▸ WHAT THE EXERCISE ASKS
What you return should be each line of the data containing the string "none".
______________________________
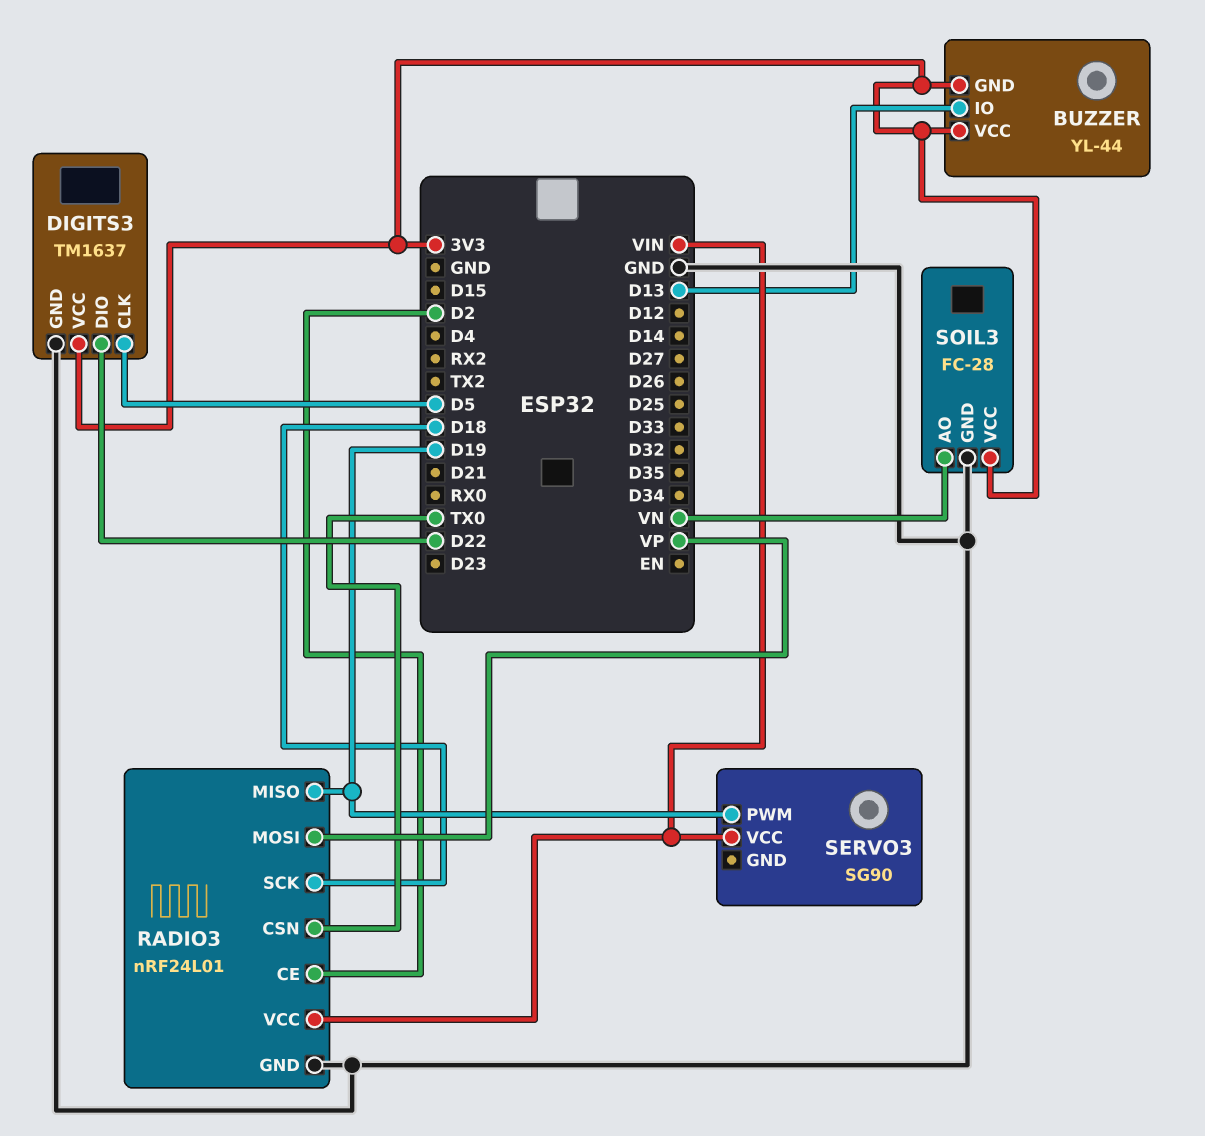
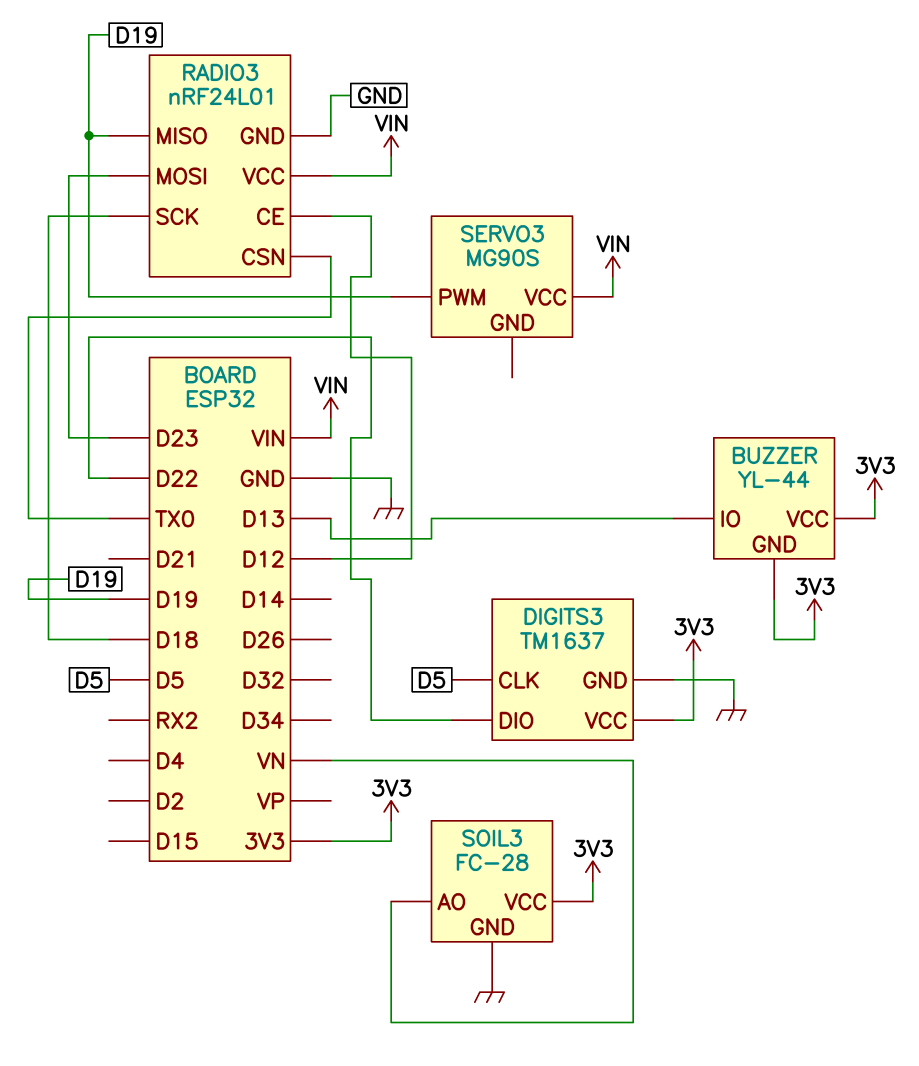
RADIO3 pin CE: D2 -> D12
RADIO3 pin MOSI: VP -> D23
SERVO3: SG90 -> MG90S

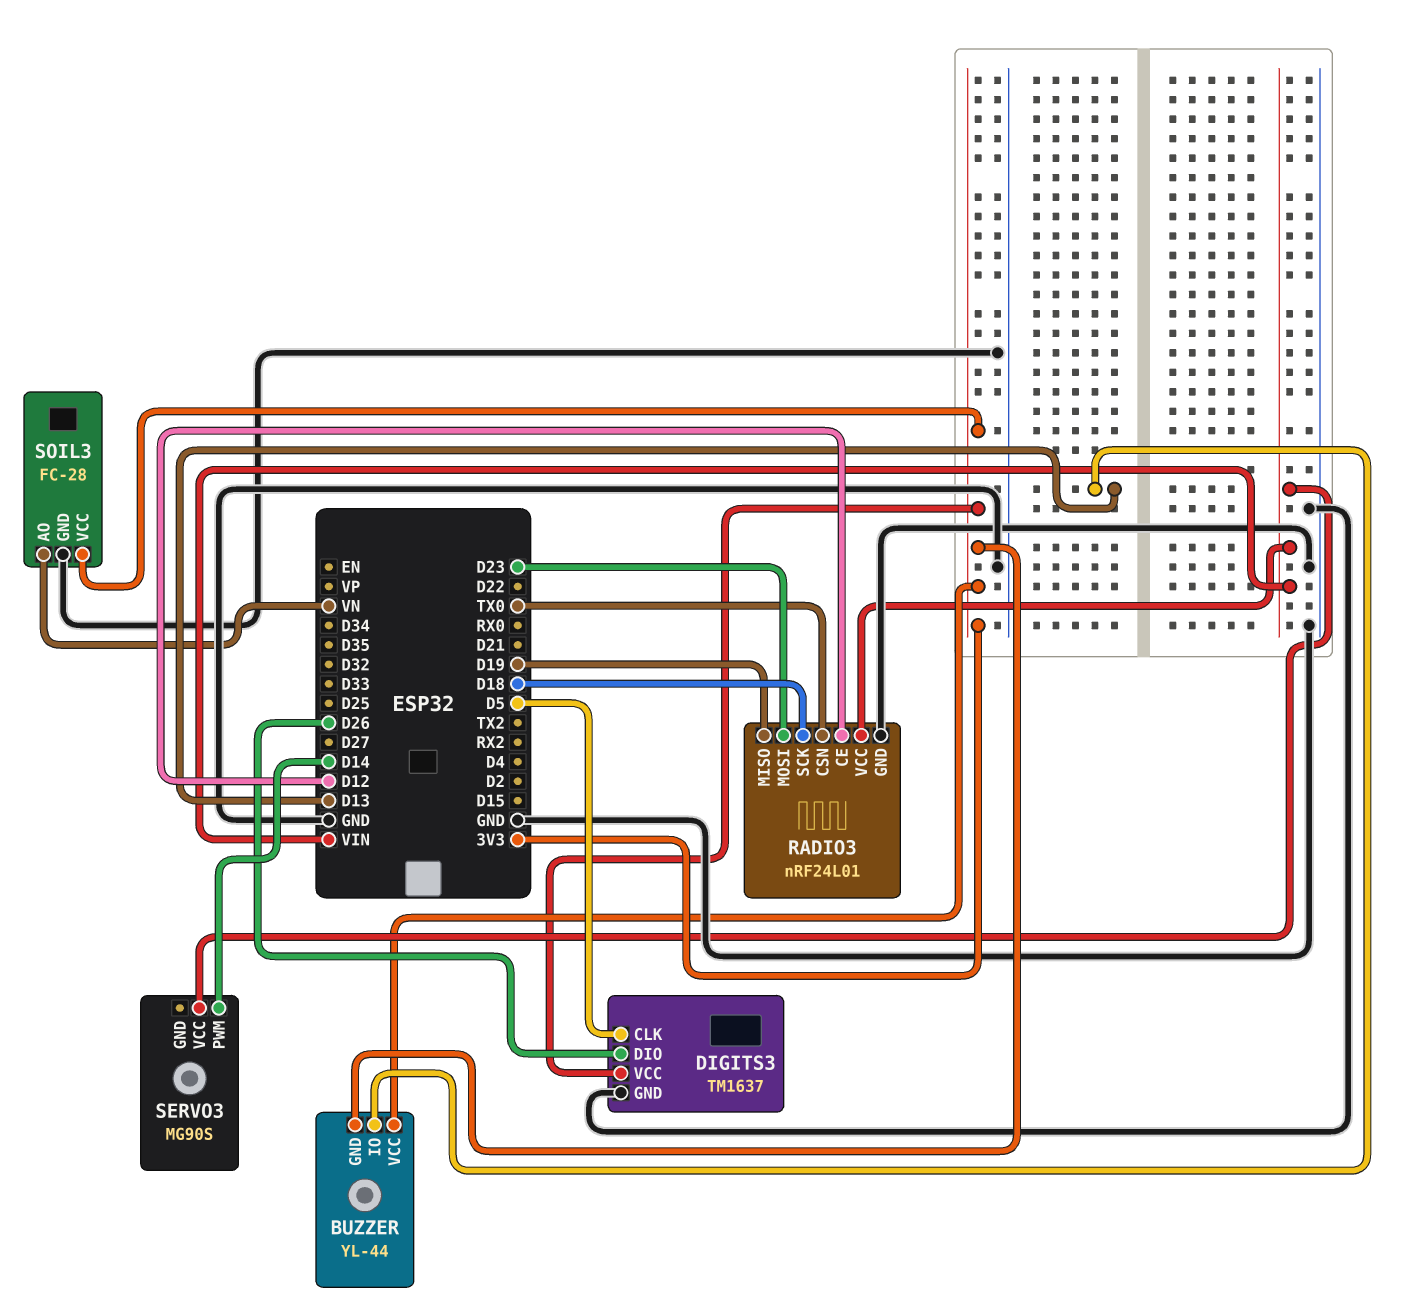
DIGITS3 pin DIO: D22 -> D26
SERVO3 pin PWM: D19 -> D14

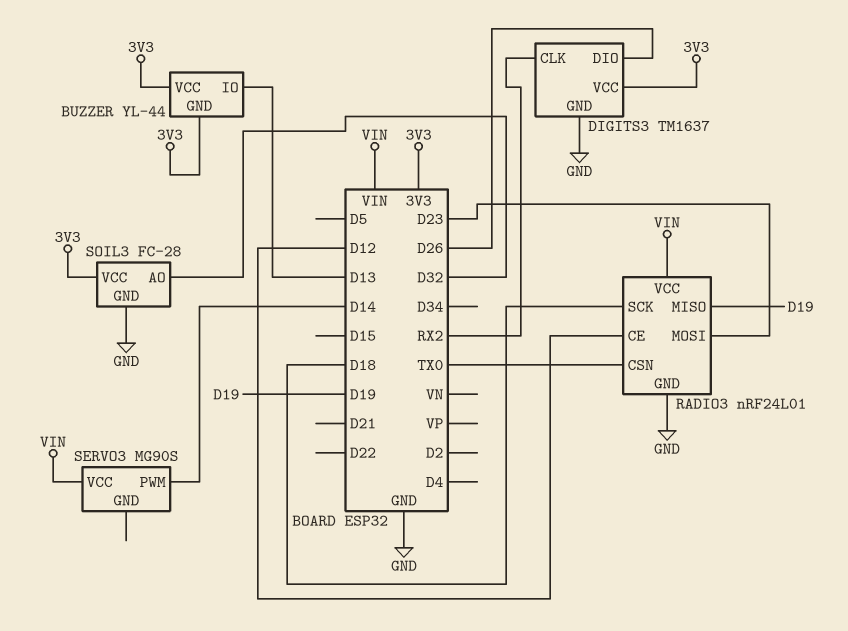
DIGITS3 pin CLK: D5 -> RX2
SOIL3 pin AO: VN -> D32

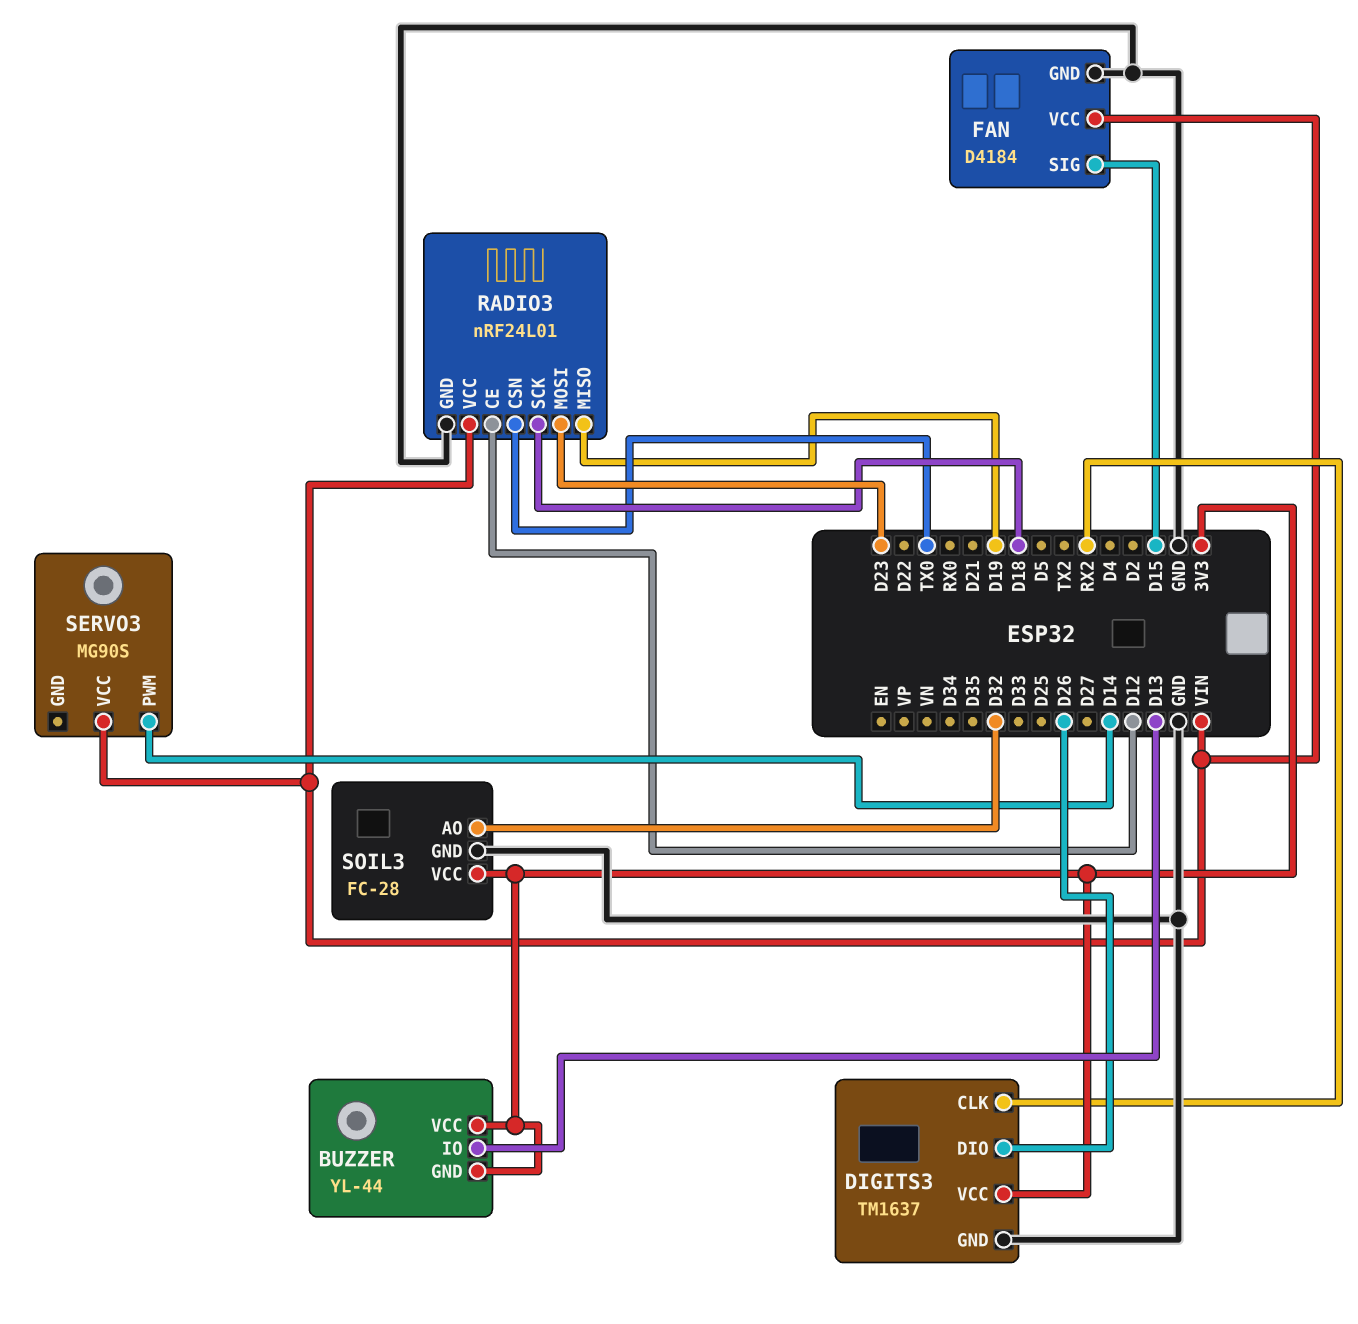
FAN: none -> D4184
FAN pin GND: none -> GND
FAN pin SIG: none -> D15
FAN pin VCC: none -> VIN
______________________________
▸ ANSWER BOX
FAN: none -> D4184
FAN pin GND: none -> GND
FAN pin SIG: none -> D15
FAN pin VCC: none -> VIN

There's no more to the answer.